Start of RECORDS SUPPLIED

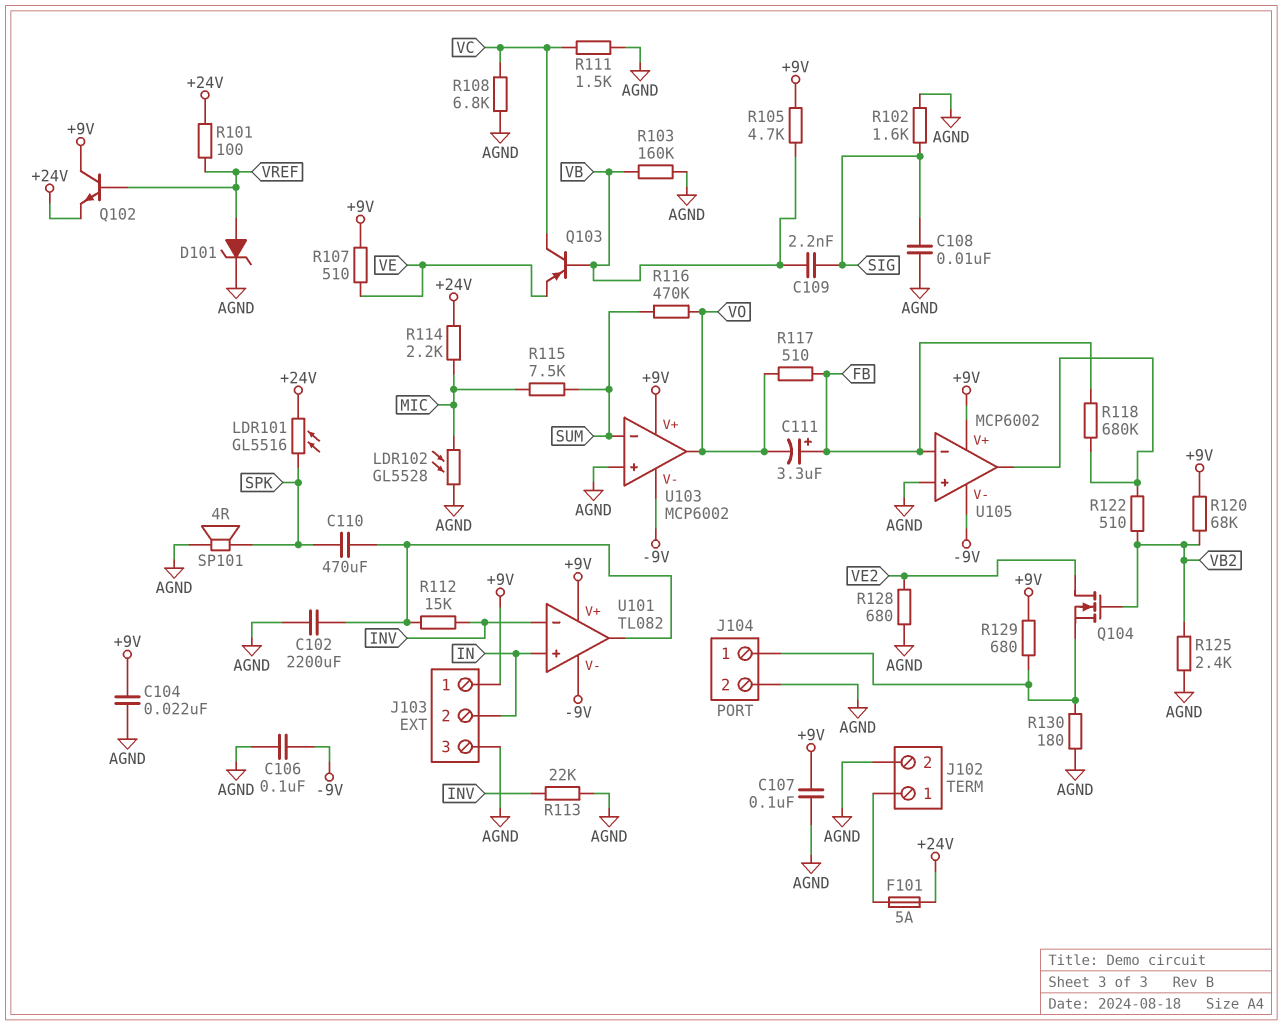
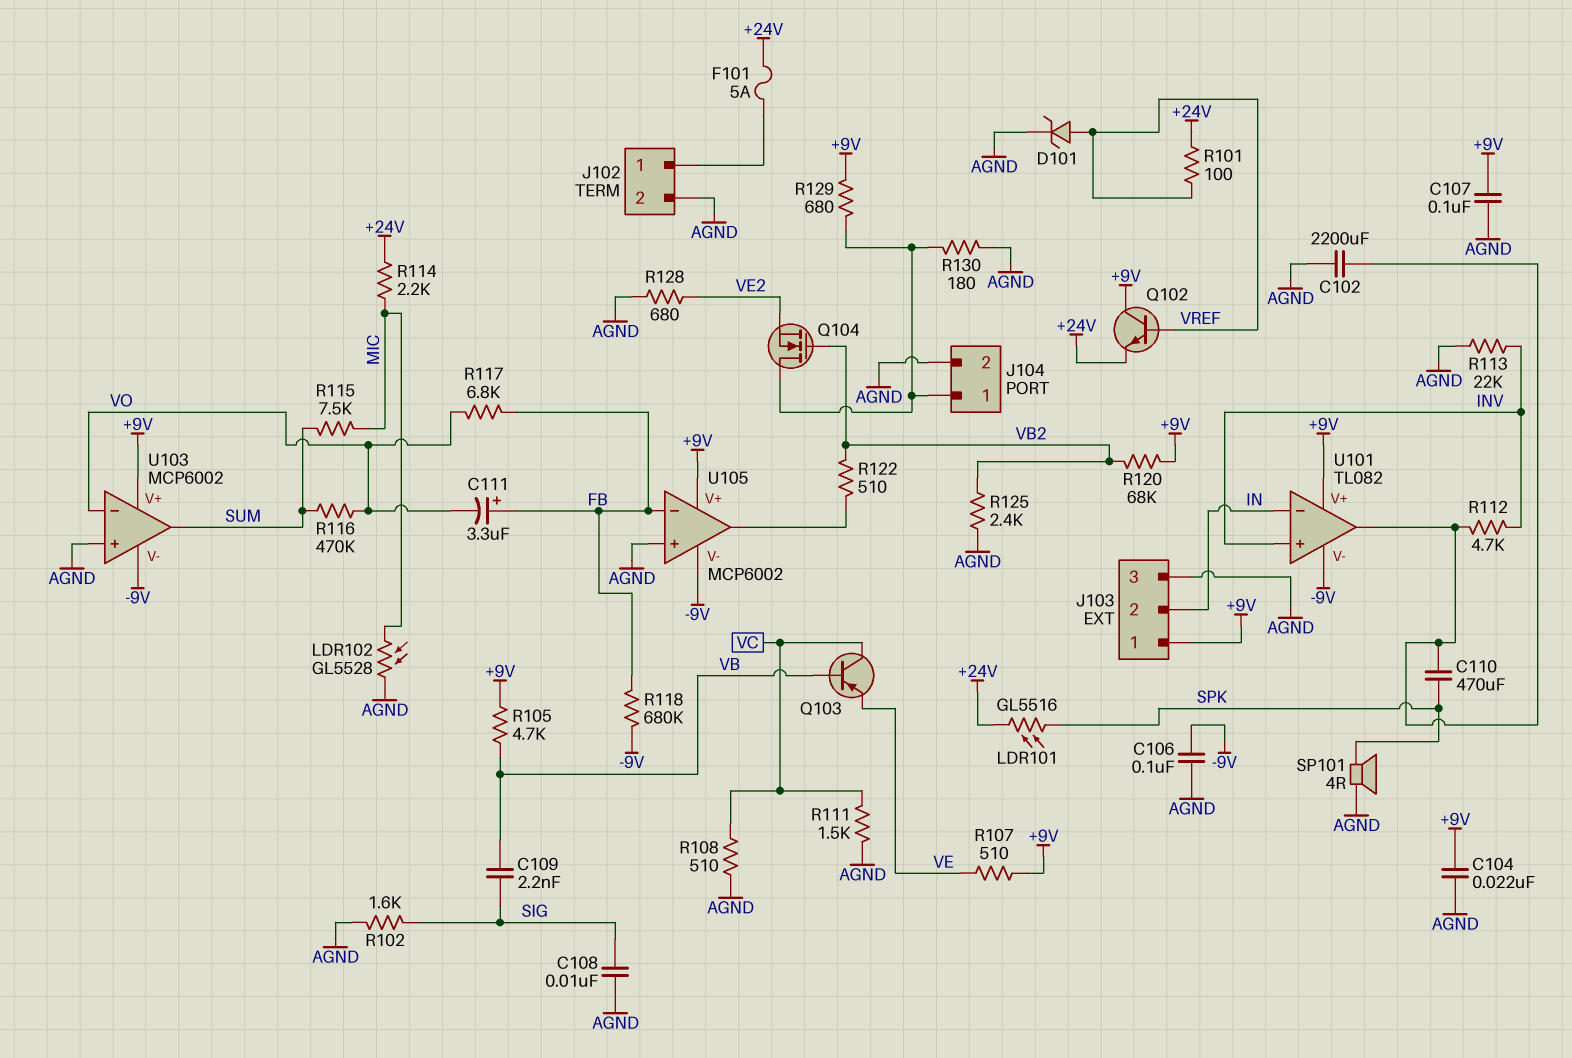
Q104: NMOS (G VB2, D VE2, S J104/1) -> NMOS (G VB2, D J104/1, S VE2)
R103: 160k (AGND, VB) -> none
R108: 6.8k (AGND, VC) -> 510 (AGND, VC)
R112: 15k (INV, U101/out) -> 4.7k (INV, U101/out)
R117: 510 (FB, VO) -> 6.8k (FB, VO)
R118: 680k (FB, U105/out) -> 680k (-9V, FB)
U101 pin in+: IN -> INV
U101 pin in-: INV -> IN
U103 pin in-: SUM -> VO
U103 pin out: VO -> SUM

End of RECORDS SUPPLIED

### EXERCISE BRIEF:
Apart from the pictures, the entries above are to be repeated in full and exactly.

### OUTPUT OF THE EXERCISE:
Q104: NMOS (G VB2, D VE2, S J104/1) -> NMOS (G VB2, D J104/1, S VE2)
R103: 160k (AGND, VB) -> none
R108: 6.8k (AGND, VC) -> 510 (AGND, VC)
R112: 15k (INV, U101/out) -> 4.7k (INV, U101/out)
R117: 510 (FB, VO) -> 6.8k (FB, VO)
R118: 680k (FB, U105/out) -> 680k (-9V, FB)
U101 pin in+: IN -> INV
U101 pin in-: INV -> IN
U103 pin in-: SUM -> VO
U103 pin out: VO -> SUM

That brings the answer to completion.